START GIVEN DATA

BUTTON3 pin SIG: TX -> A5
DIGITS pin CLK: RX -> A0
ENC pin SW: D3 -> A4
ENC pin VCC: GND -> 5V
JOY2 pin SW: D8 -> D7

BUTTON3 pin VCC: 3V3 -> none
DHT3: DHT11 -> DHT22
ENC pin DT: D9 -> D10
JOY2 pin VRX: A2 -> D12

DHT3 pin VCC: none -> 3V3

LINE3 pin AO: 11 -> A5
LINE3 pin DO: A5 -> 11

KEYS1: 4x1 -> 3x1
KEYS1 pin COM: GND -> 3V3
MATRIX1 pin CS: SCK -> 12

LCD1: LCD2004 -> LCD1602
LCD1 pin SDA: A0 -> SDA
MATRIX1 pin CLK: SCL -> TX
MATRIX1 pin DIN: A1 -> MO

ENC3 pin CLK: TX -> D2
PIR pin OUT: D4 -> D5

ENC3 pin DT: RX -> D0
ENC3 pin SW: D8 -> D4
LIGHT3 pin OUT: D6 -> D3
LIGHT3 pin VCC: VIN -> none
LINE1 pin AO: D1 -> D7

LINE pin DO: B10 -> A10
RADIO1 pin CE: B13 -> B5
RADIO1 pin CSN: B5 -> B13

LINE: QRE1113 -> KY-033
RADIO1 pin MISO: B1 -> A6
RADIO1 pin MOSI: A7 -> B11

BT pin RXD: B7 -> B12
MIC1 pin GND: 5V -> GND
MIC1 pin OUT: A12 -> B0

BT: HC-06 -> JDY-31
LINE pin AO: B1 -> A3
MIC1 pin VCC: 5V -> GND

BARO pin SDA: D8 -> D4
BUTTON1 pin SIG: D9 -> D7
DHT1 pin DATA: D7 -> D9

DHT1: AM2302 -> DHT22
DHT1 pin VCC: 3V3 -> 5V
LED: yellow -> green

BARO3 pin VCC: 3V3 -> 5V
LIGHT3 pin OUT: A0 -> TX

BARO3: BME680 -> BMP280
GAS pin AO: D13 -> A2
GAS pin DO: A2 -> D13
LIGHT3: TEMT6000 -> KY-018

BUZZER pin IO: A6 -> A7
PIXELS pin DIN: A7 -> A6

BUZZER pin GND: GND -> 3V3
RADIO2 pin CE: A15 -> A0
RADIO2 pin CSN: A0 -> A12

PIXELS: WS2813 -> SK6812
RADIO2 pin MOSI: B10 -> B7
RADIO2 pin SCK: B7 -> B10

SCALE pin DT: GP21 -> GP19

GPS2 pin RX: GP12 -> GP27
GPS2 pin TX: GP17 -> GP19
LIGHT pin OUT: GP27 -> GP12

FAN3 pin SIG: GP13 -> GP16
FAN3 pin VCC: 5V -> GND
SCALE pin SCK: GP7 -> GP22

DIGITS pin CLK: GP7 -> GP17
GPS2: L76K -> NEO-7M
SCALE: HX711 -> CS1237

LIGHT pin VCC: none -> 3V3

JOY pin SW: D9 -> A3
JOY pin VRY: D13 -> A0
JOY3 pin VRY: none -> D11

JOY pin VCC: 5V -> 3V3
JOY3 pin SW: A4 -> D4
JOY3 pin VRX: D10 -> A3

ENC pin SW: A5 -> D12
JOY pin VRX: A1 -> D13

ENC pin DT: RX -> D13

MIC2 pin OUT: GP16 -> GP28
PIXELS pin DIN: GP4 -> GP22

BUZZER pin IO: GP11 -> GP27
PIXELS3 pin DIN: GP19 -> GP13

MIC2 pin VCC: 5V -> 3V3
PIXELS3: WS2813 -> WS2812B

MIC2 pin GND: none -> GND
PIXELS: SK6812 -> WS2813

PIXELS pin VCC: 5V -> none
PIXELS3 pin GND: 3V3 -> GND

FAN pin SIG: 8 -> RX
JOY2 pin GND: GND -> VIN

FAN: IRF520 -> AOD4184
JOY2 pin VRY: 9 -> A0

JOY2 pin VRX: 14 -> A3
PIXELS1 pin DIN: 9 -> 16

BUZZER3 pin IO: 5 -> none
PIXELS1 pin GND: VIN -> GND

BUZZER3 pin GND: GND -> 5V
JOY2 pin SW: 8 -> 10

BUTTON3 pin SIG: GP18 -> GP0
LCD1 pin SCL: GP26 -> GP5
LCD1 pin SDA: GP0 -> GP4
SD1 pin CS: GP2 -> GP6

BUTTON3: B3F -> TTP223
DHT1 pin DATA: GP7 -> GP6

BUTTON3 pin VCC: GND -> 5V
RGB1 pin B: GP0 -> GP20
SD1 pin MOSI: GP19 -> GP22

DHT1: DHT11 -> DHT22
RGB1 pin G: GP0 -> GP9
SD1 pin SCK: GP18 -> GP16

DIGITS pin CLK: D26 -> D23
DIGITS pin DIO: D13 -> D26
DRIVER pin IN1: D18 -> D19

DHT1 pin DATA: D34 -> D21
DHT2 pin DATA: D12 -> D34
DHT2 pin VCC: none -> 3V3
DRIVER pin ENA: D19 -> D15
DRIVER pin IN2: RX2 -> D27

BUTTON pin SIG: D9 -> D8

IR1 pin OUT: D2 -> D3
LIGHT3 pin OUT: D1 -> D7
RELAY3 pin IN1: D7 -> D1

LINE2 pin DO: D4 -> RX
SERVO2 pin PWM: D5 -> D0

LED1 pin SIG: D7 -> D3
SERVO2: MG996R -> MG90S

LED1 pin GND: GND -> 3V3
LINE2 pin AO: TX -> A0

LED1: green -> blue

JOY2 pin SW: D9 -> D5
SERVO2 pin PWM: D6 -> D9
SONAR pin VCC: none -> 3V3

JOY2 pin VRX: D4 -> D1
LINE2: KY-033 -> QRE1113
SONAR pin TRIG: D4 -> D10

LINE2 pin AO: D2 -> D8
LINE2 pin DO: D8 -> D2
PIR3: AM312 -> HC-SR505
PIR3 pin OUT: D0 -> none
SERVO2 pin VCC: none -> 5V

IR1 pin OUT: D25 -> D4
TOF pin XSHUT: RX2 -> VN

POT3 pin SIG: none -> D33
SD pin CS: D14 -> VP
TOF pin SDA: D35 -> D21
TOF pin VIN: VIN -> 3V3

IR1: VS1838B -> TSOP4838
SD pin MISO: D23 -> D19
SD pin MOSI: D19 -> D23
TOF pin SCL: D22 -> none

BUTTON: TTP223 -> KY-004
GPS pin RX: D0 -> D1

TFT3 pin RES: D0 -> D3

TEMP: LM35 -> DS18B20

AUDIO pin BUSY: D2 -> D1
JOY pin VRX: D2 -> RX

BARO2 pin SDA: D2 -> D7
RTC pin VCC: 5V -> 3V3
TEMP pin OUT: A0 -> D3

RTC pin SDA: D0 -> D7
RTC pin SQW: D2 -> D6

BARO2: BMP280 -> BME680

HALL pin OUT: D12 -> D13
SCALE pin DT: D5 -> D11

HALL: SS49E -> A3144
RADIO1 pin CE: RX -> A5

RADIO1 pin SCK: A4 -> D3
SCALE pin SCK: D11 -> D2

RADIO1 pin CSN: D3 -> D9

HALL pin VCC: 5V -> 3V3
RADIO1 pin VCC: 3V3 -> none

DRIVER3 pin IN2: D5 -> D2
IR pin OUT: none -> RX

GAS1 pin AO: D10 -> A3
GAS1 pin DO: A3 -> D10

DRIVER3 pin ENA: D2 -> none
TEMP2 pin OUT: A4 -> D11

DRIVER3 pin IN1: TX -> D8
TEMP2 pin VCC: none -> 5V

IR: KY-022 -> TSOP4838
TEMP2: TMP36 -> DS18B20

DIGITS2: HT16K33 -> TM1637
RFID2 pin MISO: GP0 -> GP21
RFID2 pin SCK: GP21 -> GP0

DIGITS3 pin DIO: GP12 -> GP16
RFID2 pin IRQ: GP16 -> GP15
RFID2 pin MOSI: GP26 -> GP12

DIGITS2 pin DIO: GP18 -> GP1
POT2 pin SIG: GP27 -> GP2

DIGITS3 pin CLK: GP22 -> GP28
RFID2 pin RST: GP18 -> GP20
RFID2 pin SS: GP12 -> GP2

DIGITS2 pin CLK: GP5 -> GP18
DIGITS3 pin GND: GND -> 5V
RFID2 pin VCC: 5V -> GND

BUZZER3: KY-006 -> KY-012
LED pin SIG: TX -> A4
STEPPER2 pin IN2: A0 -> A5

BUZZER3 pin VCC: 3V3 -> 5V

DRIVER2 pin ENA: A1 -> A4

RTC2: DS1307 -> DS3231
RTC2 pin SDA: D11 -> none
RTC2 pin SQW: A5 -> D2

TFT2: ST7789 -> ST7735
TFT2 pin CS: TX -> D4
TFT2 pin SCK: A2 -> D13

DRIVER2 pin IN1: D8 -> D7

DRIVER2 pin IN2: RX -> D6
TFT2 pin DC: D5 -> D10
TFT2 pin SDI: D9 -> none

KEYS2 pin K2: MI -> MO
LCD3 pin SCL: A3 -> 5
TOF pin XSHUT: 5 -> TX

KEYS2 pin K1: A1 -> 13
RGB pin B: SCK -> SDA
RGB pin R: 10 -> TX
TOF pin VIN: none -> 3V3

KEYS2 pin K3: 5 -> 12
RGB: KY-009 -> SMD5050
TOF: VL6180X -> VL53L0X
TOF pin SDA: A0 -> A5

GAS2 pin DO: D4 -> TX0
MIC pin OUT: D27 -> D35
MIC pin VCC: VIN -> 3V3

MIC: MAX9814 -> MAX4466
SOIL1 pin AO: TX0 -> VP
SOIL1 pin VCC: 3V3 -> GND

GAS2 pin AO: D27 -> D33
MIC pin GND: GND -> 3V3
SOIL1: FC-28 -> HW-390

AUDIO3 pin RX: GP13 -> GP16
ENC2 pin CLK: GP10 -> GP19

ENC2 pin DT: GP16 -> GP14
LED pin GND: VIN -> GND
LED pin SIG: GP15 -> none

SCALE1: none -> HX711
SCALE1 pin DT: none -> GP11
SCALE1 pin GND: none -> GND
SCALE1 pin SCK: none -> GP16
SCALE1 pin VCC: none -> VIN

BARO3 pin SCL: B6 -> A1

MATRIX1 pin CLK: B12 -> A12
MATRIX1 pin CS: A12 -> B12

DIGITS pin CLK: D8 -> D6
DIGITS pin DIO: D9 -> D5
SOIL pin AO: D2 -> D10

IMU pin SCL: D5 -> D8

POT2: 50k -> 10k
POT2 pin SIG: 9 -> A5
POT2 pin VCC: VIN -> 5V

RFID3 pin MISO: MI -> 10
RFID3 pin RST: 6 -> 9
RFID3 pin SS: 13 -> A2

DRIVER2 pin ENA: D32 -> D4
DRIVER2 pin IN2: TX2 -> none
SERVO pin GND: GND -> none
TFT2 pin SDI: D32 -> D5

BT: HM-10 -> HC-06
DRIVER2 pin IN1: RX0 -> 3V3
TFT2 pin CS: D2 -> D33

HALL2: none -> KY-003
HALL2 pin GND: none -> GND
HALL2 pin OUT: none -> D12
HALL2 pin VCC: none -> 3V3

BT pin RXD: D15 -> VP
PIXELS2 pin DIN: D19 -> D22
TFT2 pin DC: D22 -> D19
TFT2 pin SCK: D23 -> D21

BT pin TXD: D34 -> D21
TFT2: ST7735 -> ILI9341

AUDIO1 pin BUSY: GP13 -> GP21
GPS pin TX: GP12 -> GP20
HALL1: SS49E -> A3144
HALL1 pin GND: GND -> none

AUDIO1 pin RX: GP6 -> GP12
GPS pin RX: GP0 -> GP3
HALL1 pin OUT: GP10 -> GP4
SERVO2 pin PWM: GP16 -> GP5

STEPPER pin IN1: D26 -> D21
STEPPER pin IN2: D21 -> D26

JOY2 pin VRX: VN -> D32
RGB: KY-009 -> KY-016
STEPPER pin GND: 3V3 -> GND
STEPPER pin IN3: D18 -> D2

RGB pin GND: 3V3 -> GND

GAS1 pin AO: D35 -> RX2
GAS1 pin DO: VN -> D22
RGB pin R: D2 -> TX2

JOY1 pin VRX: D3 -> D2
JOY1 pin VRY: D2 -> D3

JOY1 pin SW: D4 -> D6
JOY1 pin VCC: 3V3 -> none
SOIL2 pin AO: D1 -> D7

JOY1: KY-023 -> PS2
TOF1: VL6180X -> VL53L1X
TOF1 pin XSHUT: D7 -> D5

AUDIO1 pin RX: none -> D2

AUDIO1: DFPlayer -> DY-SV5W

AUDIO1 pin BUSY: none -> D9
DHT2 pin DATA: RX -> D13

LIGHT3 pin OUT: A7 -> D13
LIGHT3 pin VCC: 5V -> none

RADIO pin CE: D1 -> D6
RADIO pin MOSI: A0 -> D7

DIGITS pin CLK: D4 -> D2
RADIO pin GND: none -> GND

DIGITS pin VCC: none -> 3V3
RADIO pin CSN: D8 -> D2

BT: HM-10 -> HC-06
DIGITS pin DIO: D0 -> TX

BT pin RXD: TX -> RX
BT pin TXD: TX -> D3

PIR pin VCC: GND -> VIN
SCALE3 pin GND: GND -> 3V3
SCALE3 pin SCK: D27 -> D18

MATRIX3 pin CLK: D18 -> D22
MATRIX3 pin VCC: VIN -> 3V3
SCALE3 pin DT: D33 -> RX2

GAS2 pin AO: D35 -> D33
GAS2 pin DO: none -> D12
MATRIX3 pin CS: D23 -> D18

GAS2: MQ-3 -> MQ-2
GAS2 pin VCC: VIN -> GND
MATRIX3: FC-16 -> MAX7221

END GIVEN DATA

_WORK TO COMPLETE_
Of the lines above, extract only those from the line with "RGB pin R: D2 -> TX2" to the line with "DHT2 pin DATA: RX -> D13", both included, exactly as written.

_RESPONSE TO THE EXERCISE_
RGB pin R: D2 -> TX2

JOY1 pin VRX: D3 -> D2
JOY1 pin VRY: D2 -> D3

JOY1 pin SW: D4 -> D6
JOY1 pin VCC: 3V3 -> none
SOIL2 pin AO: D1 -> D7

JOY1: KY-023 -> PS2
TOF1: VL6180X -> VL53L1X
TOF1 pin XSHUT: D7 -> D5

AUDIO1 pin RX: none -> D2

AUDIO1: DFPlayer -> DY-SV5W

AUDIO1 pin BUSY: none -> D9
DHT2 pin DATA: RX -> D13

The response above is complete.